◆ What is being asked ◆
Every line of the entries that holds the word "pencil" is to be copied.

══ Source material ══

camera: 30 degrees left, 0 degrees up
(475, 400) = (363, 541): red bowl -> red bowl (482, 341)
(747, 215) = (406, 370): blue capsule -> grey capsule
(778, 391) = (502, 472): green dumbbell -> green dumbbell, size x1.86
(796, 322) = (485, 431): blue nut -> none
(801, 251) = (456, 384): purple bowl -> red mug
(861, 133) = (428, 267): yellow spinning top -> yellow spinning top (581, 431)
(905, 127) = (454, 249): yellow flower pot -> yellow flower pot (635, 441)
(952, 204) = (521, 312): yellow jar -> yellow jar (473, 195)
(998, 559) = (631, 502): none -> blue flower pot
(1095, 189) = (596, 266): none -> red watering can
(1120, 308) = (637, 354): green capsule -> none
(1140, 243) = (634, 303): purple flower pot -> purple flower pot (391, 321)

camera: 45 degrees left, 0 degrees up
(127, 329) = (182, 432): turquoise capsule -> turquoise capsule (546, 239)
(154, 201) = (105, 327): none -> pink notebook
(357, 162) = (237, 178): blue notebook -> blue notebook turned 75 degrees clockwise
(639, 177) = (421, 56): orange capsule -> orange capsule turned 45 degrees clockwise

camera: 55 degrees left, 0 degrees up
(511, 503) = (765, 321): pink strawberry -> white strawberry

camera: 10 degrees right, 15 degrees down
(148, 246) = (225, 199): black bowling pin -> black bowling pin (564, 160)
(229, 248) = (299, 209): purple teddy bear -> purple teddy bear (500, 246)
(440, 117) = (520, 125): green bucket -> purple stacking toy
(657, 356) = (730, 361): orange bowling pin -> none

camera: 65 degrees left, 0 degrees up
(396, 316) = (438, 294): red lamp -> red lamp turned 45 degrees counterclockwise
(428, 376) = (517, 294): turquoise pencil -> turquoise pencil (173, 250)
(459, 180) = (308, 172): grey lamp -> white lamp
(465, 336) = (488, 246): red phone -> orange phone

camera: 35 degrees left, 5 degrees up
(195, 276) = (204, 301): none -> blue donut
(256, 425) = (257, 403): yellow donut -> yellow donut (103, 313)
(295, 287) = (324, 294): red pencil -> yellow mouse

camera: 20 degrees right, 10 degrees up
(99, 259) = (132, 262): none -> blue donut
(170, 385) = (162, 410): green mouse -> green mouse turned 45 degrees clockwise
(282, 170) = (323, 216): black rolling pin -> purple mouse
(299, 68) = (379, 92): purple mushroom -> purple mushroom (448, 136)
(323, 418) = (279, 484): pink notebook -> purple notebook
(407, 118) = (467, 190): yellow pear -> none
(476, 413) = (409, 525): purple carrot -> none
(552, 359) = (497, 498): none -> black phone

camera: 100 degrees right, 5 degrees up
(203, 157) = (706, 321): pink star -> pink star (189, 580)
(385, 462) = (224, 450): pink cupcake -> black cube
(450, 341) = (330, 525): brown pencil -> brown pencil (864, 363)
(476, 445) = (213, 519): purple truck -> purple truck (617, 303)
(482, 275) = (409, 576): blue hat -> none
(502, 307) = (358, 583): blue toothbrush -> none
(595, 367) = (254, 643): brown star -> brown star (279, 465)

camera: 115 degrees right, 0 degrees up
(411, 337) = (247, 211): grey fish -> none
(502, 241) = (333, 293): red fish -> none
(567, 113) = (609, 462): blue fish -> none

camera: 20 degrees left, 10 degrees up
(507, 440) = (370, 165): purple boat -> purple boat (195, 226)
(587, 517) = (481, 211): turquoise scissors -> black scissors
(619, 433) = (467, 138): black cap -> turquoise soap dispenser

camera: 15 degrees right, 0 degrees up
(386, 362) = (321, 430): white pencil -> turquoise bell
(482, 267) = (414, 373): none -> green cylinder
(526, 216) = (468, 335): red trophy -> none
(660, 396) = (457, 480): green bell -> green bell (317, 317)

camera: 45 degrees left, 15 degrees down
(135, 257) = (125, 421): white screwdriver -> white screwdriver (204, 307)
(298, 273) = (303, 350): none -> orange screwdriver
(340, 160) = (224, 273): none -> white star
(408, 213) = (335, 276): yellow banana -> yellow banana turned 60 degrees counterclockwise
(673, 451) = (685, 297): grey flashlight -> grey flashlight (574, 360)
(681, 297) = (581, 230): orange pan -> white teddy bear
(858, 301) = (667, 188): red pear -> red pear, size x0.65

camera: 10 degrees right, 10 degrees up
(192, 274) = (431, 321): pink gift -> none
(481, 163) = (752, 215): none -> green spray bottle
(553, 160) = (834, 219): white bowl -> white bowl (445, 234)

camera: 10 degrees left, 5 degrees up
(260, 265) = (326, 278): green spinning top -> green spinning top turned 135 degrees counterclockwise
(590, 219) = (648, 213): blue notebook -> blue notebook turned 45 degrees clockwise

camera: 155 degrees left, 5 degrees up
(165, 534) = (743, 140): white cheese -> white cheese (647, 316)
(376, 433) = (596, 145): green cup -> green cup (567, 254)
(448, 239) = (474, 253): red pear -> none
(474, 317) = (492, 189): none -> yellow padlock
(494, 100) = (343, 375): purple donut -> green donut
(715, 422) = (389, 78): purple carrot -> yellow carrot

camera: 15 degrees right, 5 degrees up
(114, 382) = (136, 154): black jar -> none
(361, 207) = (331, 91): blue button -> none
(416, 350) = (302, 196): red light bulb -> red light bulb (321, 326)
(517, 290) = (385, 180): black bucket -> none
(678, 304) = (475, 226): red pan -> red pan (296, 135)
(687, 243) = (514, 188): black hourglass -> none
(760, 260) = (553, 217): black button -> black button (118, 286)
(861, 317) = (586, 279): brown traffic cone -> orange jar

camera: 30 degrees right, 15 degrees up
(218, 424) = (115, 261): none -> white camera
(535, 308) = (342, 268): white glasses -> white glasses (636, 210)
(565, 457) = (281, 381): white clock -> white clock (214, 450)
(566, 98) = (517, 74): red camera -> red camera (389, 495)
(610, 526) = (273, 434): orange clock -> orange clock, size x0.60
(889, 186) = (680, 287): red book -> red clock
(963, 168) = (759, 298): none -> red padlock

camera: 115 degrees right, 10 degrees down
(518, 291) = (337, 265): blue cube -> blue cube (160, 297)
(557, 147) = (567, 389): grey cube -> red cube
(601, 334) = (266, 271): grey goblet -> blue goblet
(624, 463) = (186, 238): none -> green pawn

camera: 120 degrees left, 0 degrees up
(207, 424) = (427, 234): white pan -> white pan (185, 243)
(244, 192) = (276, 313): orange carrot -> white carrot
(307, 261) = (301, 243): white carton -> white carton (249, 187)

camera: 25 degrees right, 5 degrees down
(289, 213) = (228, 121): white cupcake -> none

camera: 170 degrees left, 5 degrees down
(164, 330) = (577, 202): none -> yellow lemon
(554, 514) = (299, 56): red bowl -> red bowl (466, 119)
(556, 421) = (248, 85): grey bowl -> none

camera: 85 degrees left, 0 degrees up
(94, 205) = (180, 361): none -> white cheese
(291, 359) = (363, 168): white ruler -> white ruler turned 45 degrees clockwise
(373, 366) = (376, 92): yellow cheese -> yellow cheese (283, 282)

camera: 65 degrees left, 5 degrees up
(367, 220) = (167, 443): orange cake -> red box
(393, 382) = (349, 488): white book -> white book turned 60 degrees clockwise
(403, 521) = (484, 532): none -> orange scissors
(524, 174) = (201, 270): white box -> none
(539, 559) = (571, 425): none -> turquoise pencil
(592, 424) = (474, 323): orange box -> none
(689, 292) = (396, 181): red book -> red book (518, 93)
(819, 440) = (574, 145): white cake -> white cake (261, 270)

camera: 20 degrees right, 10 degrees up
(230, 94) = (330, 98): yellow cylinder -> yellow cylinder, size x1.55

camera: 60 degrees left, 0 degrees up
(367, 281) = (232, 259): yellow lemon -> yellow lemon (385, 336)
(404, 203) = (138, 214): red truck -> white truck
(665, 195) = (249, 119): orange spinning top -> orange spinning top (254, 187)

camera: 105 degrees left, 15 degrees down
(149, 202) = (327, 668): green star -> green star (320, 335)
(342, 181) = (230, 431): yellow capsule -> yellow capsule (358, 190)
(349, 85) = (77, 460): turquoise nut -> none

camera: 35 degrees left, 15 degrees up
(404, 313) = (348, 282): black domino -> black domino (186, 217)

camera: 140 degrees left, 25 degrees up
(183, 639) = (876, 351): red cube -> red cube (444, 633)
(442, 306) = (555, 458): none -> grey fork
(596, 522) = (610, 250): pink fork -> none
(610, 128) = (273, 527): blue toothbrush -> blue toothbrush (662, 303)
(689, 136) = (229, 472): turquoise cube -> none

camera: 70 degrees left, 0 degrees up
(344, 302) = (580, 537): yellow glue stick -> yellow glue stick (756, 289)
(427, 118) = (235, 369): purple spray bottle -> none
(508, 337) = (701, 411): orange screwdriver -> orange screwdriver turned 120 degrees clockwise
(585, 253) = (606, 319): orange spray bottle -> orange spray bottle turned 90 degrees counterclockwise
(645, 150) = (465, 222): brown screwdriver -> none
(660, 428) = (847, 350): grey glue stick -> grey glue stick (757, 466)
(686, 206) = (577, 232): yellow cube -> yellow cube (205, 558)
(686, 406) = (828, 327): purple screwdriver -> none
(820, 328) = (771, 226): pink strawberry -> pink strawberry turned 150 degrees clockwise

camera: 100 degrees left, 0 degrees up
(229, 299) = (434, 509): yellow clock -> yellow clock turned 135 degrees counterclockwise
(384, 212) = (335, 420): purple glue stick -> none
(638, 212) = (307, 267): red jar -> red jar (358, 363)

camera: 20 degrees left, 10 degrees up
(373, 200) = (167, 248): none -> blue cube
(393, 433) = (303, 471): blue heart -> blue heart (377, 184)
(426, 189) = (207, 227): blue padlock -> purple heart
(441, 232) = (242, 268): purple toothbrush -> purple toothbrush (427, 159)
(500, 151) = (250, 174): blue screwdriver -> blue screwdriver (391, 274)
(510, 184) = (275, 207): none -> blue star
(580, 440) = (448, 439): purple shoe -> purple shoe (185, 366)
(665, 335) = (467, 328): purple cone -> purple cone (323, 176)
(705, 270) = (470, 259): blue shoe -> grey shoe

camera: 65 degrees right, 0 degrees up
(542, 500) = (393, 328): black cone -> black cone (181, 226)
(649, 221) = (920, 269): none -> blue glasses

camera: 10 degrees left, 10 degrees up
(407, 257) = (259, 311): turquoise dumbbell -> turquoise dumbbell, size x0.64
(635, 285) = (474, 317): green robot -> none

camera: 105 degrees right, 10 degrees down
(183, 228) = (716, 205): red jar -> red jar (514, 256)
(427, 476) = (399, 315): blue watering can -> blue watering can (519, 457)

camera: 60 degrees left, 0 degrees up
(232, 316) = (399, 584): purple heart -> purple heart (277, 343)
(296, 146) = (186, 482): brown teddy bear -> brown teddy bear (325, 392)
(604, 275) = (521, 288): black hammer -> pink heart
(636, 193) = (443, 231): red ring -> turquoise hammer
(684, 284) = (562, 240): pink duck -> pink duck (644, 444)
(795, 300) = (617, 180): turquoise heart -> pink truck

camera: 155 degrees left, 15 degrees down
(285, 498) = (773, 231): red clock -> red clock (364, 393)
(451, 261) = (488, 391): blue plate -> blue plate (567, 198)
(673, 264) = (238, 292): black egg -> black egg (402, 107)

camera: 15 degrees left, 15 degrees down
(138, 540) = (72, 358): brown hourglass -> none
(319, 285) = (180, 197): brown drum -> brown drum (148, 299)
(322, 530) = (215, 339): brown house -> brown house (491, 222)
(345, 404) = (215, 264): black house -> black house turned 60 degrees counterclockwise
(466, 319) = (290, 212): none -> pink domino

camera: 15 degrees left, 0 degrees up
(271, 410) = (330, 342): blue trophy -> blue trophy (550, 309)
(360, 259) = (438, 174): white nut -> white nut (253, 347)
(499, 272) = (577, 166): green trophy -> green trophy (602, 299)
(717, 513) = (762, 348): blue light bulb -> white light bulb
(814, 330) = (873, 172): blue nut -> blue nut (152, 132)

═══

◆ Response box ◆
(428, 376) = (517, 294): turquoise pencil -> turquoise pencil (173, 250)
(295, 287) = (324, 294): red pencil -> yellow mouse
(450, 341) = (330, 525): brown pencil -> brown pencil (864, 363)
(386, 362) = (321, 430): white pencil -> turquoise bell
(539, 559) = (571, 425): none -> turquoise pencil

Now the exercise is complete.